YOUR ASSIGNMENT. After finding the line with "brown pear: 3 -> 2" in the data below, set down exactly each line through the one with "yellow apple: 2 -> 3", inclusive, and stop there.

DATA RECORDS.
.....
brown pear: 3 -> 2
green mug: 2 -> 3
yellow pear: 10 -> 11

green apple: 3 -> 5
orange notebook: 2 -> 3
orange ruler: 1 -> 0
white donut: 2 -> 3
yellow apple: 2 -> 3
.....
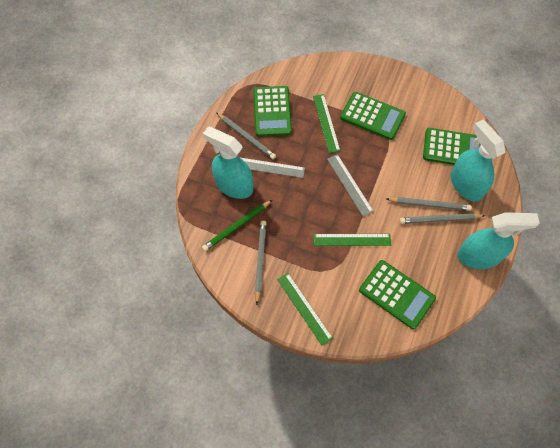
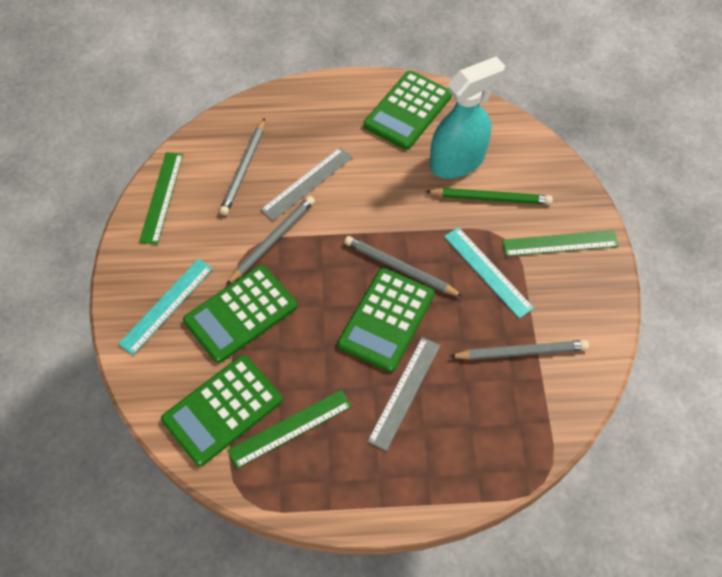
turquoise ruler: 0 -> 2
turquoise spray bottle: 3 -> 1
.....
ANSWER SPACE.
brown pear: 3 -> 2
green mug: 2 -> 3
yellow pear: 10 -> 11

green apple: 3 -> 5
orange notebook: 2 -> 3
orange ruler: 1 -> 0
white donut: 2 -> 3
yellow apple: 2 -> 3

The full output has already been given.